> Provided records:
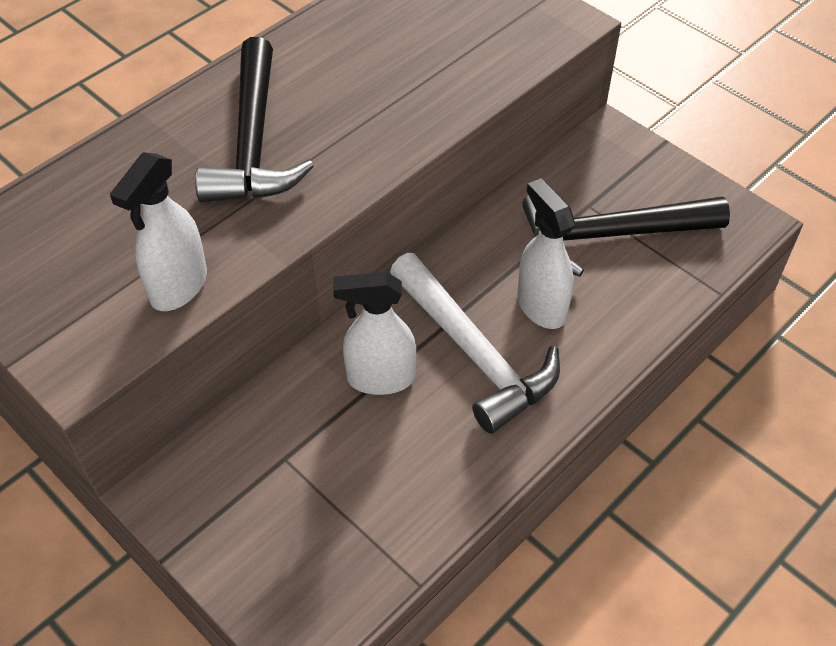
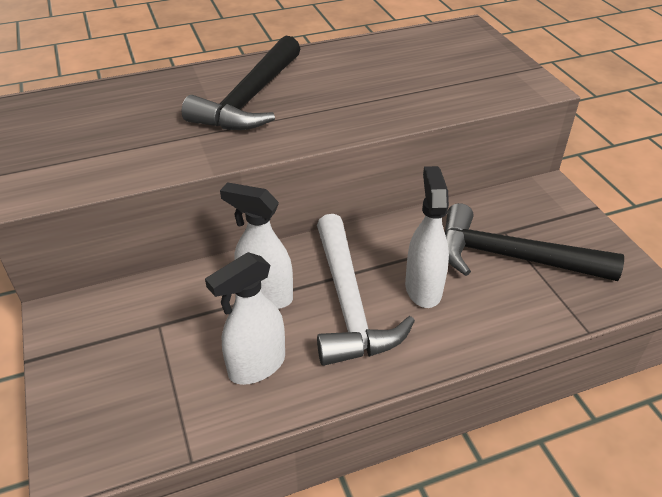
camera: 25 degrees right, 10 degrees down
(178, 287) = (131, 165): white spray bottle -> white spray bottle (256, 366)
* * *
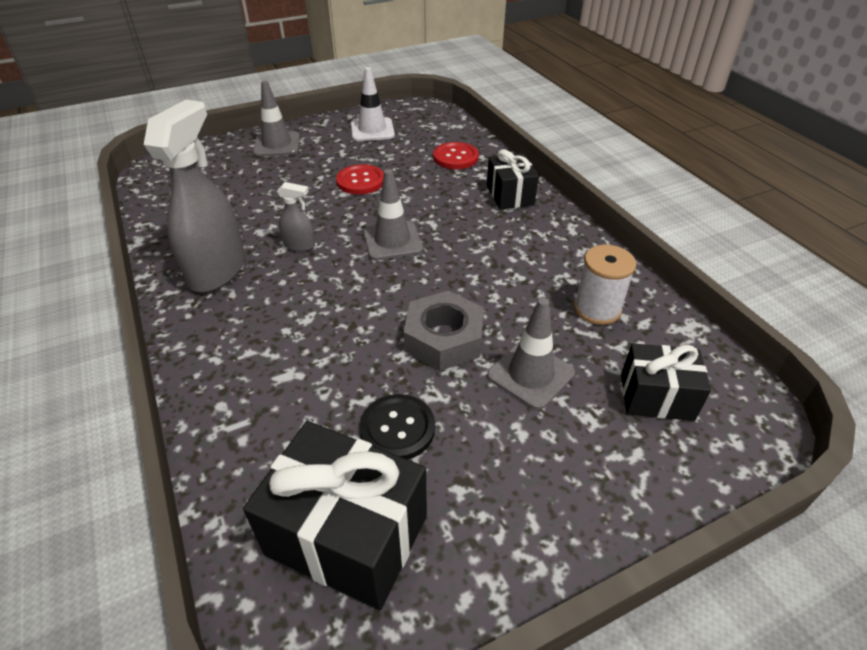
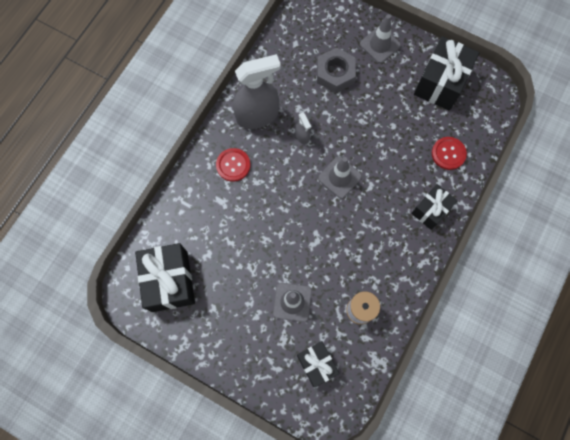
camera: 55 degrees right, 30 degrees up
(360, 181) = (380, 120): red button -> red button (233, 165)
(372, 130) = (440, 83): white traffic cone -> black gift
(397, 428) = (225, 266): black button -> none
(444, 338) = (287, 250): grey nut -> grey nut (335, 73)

> Your instructions: Give back, word for word, only the lines above from the line holding "camera: 25 degrees right, 10 degrees down" to the line holding "(178, 287) = (131, 165): white", both included.

> The completed task:
camera: 25 degrees right, 10 degrees down
(178, 287) = (131, 165): white spray bottle -> white spray bottle (256, 366)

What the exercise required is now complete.